- [Work instruction]:
The data below contains pictures, which are to be skipped; the lines starting at the line with "L1: 2.2uH (GND, VIN) -> none" and ending at the line with "R12: 13k (GND, N15) -> 13k (+9V, N15)" are to be output exactly, both ends included.

(Source data)

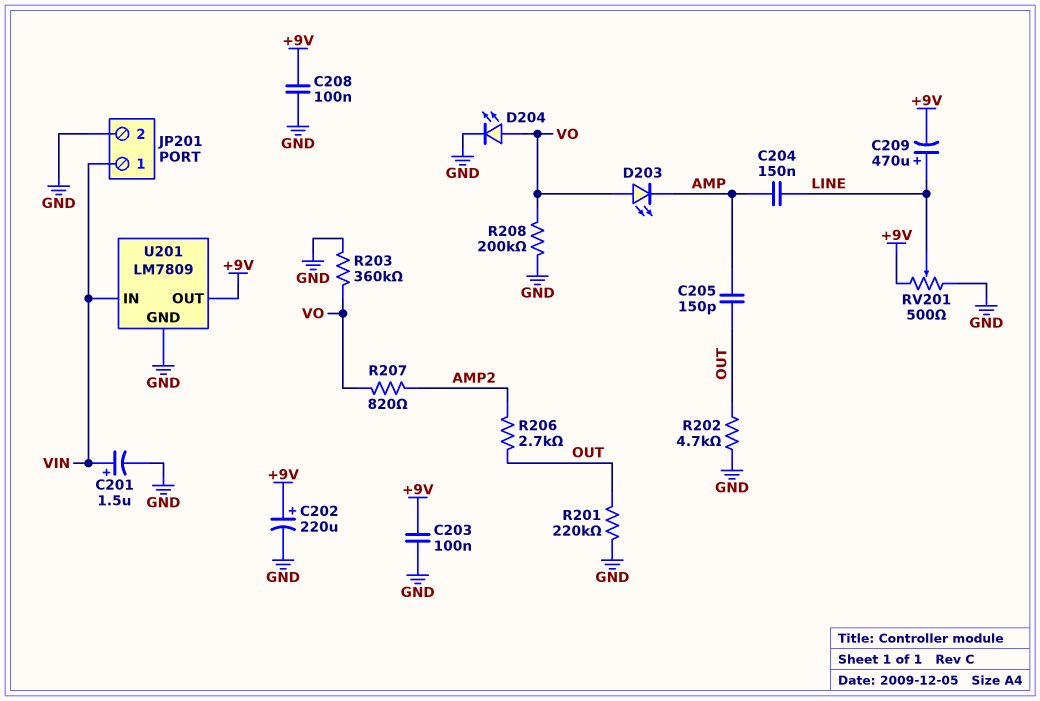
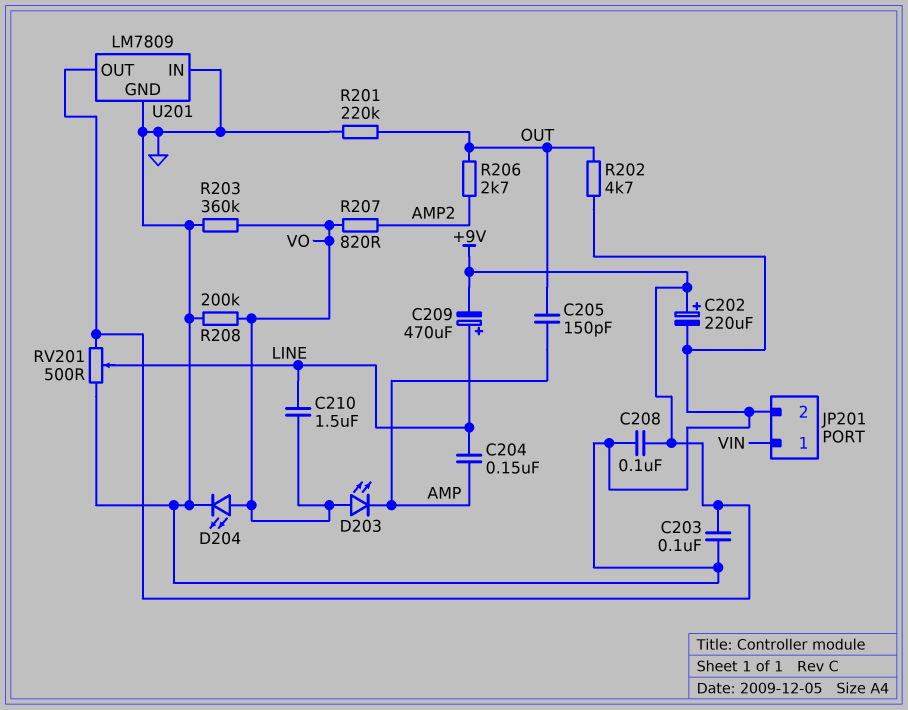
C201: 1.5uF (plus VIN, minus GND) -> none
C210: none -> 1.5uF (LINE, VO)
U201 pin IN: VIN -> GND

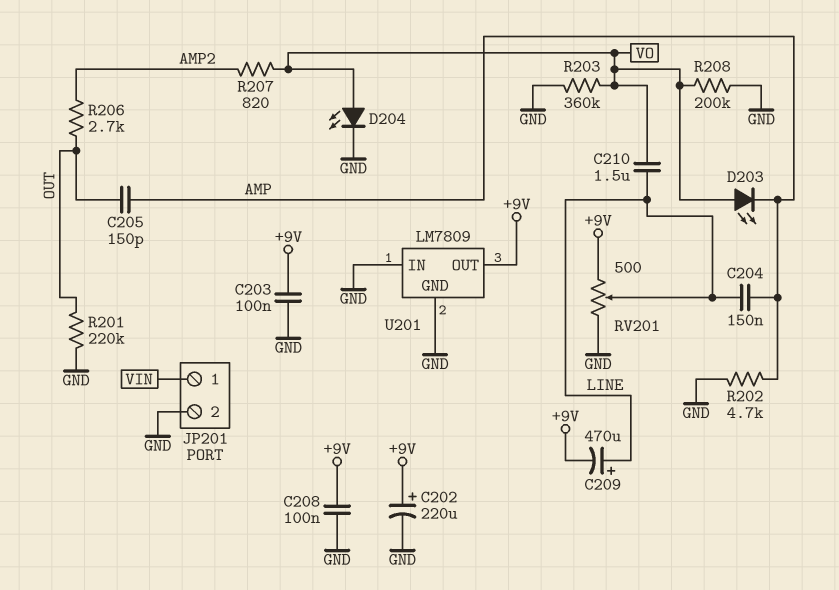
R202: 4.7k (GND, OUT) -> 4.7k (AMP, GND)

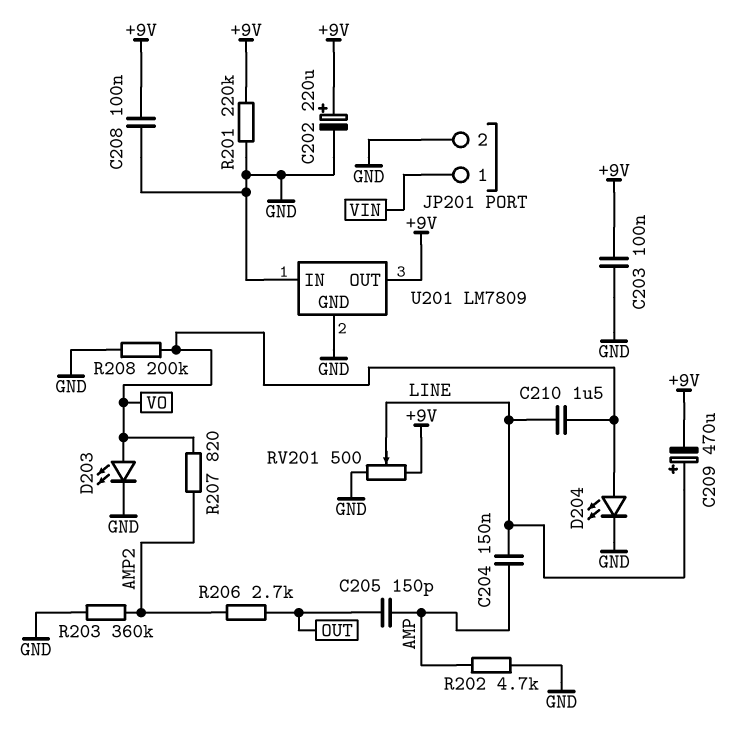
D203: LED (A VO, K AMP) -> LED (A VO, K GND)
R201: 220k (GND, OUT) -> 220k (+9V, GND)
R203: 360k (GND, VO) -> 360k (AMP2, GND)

(End Source data)
(Source data)

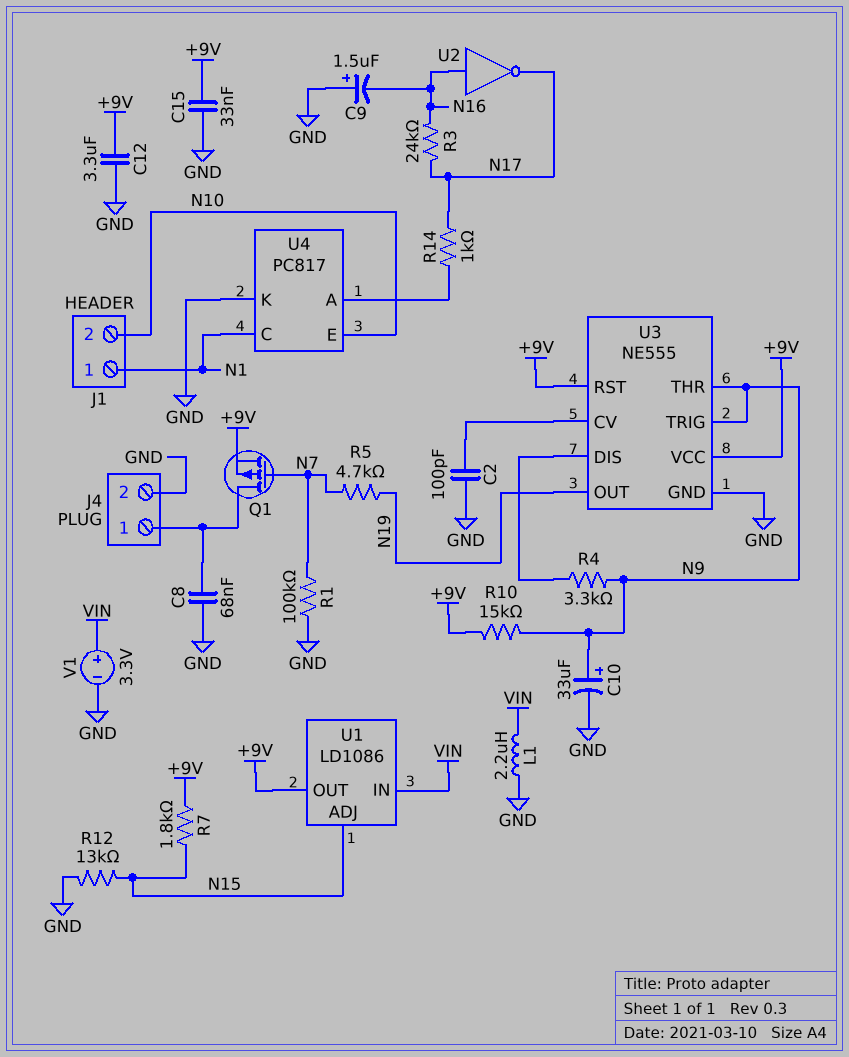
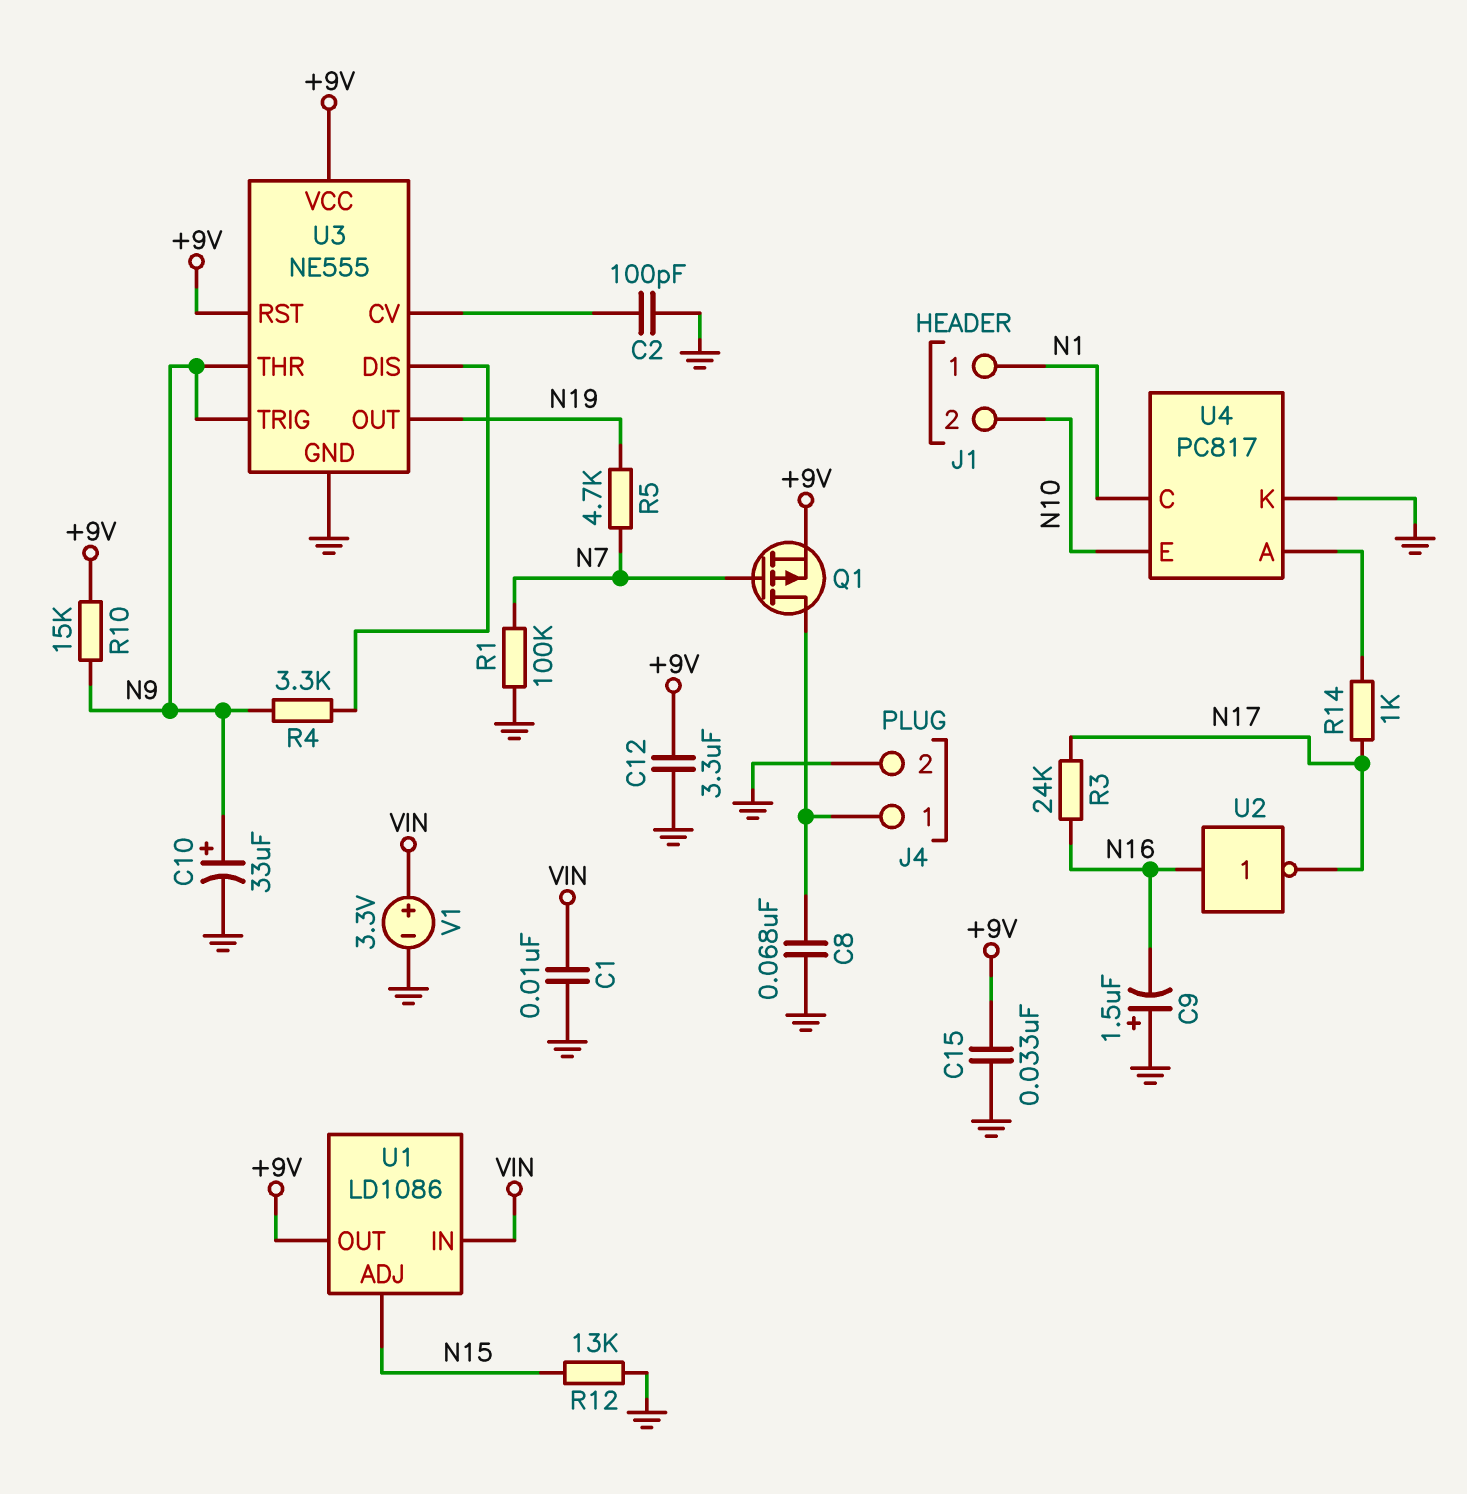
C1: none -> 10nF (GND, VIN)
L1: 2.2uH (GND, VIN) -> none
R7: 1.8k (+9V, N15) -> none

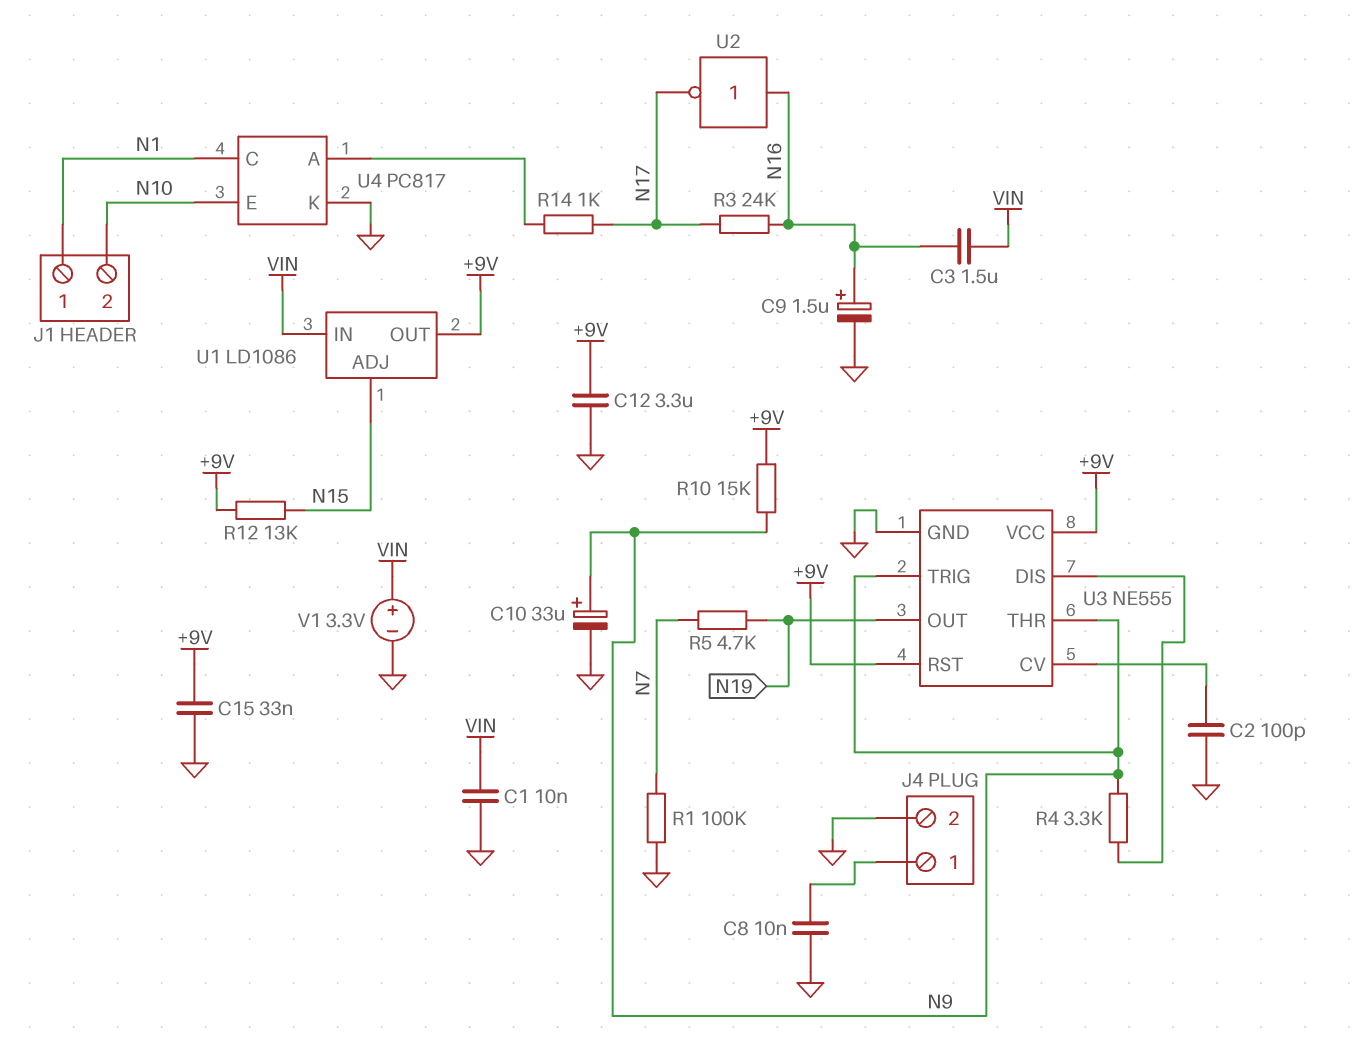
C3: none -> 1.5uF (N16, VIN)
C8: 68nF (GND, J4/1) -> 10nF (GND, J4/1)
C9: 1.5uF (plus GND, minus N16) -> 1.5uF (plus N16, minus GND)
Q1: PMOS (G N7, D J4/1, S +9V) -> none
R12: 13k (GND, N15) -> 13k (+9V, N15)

(End Source data)

- [Task answer]:
L1: 2.2uH (GND, VIN) -> none
R7: 1.8k (+9V, N15) -> none

C3: none -> 1.5uF (N16, VIN)
C8: 68nF (GND, J4/1) -> 10nF (GND, J4/1)
C9: 1.5uF (plus GND, minus N16) -> 1.5uF (plus N16, minus GND)
Q1: PMOS (G N7, D J4/1, S +9V) -> none
R12: 13k (GND, N15) -> 13k (+9V, N15)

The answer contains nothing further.